▶ _EXERCISE BRIEF_
Find the line containing "red star: (776, 202) -> (360, 105), size x0.6" in the records below. Copy exactly that line and each one after it, ending at the line containing "black star: (368, 116) -> (376, 106), moved", and nothing more.

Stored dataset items
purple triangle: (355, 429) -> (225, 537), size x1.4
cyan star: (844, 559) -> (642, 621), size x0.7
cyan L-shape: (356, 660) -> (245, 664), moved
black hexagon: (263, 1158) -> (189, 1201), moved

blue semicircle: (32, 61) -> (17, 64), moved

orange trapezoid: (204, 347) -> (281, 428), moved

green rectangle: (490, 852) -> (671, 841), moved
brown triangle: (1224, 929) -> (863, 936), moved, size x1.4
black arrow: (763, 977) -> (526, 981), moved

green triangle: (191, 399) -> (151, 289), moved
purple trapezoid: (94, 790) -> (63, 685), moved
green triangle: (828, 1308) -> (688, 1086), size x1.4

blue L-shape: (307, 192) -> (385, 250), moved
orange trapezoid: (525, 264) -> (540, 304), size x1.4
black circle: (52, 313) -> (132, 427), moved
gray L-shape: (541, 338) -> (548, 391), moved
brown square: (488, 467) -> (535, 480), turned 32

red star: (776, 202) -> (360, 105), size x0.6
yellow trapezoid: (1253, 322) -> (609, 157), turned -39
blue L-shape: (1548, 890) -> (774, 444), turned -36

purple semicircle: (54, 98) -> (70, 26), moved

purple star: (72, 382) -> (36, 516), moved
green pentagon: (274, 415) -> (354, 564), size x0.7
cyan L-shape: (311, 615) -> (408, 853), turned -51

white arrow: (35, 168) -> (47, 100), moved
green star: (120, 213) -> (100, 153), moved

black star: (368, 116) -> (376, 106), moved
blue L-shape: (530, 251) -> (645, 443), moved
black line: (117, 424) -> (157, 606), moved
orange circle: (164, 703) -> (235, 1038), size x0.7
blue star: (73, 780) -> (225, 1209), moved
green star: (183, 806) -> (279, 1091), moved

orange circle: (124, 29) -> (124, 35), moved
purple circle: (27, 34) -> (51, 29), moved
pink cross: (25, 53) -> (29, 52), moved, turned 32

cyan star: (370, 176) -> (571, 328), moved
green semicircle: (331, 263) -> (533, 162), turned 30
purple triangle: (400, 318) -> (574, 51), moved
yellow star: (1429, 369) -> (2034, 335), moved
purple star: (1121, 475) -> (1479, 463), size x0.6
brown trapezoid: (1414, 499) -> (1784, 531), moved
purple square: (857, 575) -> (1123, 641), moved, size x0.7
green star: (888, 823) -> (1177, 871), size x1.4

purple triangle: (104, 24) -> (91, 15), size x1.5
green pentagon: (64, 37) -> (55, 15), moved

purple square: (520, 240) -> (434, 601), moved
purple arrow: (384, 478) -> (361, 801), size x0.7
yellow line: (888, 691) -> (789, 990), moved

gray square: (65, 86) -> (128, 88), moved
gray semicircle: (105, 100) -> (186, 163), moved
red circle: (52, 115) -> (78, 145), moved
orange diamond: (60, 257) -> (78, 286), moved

▶ _REPLY_
red star: (776, 202) -> (360, 105), size x0.6
yellow trapezoid: (1253, 322) -> (609, 157), turned -39
blue L-shape: (1548, 890) -> (774, 444), turned -36

purple semicircle: (54, 98) -> (70, 26), moved

purple star: (72, 382) -> (36, 516), moved
green pentagon: (274, 415) -> (354, 564), size x0.7
cyan L-shape: (311, 615) -> (408, 853), turned -51

white arrow: (35, 168) -> (47, 100), moved
green star: (120, 213) -> (100, 153), moved

black star: (368, 116) -> (376, 106), moved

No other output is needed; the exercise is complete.